**Data for this exercise**
=== Begin Enclosure ===
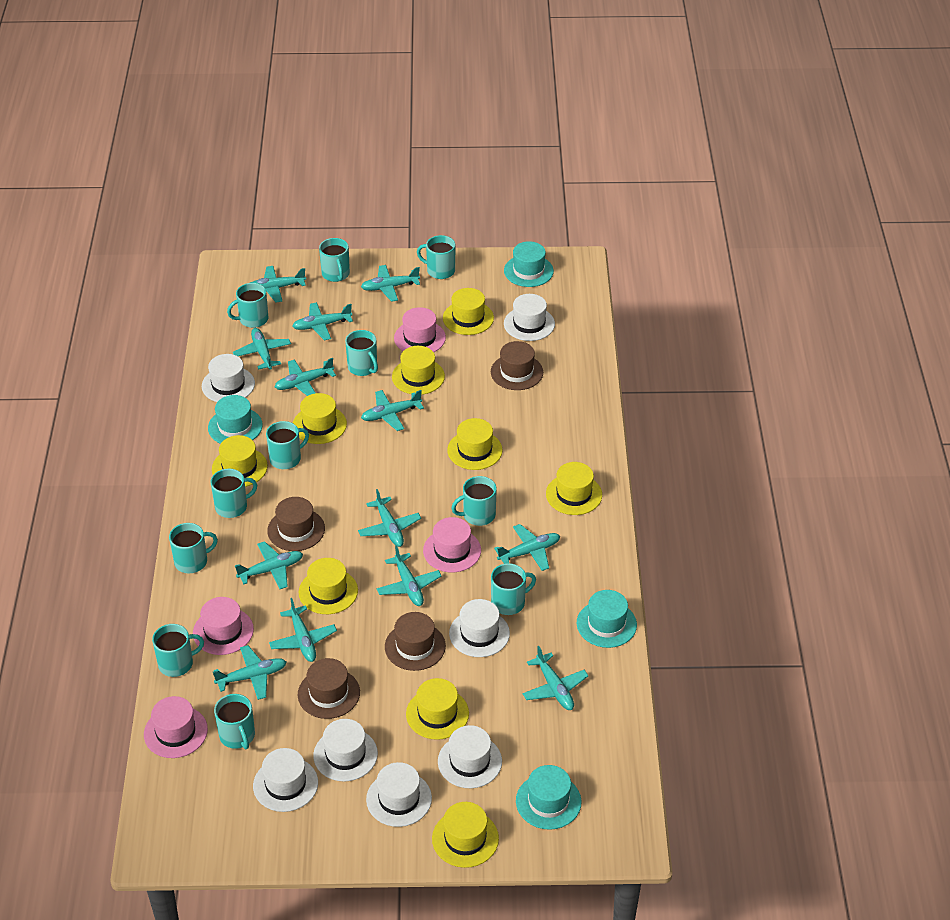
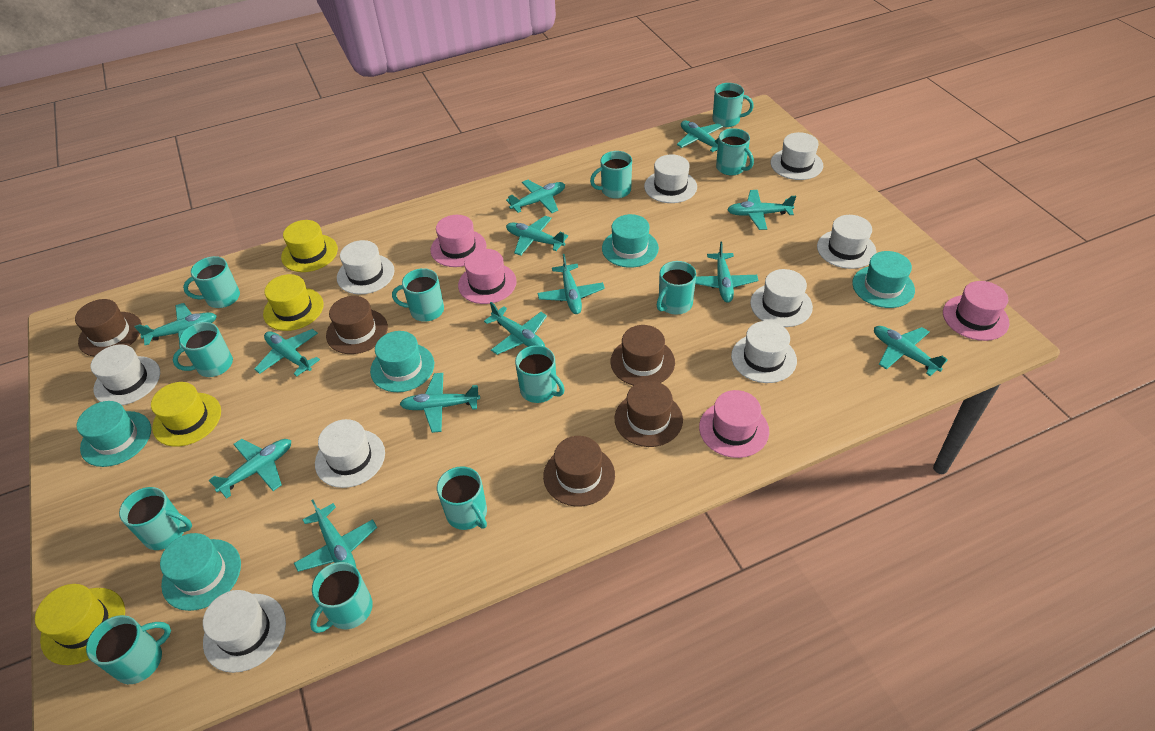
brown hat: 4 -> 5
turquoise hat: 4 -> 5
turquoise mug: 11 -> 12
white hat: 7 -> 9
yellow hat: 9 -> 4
=== End Enclosure ===
=== Begin Enclosure ===
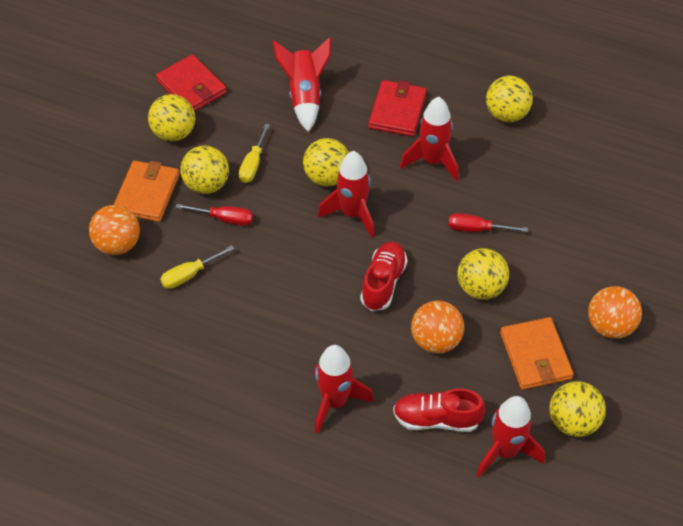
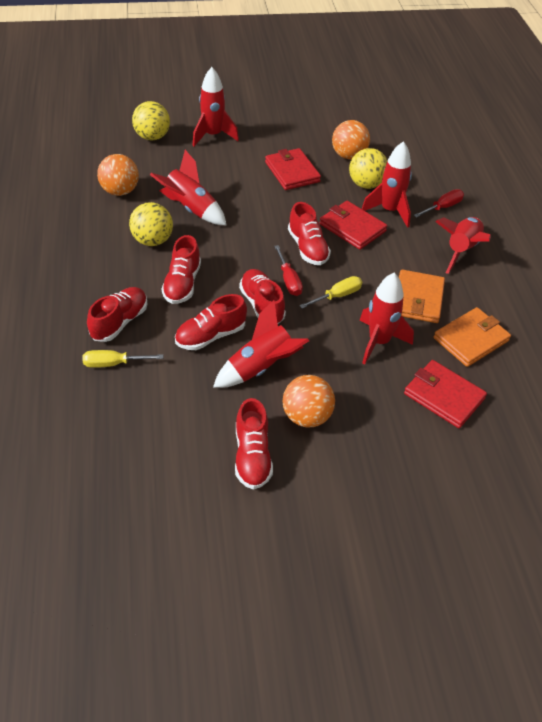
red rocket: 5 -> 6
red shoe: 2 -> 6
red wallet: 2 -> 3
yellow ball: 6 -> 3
=== End Enclosure ===
**Task objective**
Report each line above that includes the string "turquoise".

**Solution to this exercise**
turquoise hat: 4 -> 5
turquoise mug: 11 -> 12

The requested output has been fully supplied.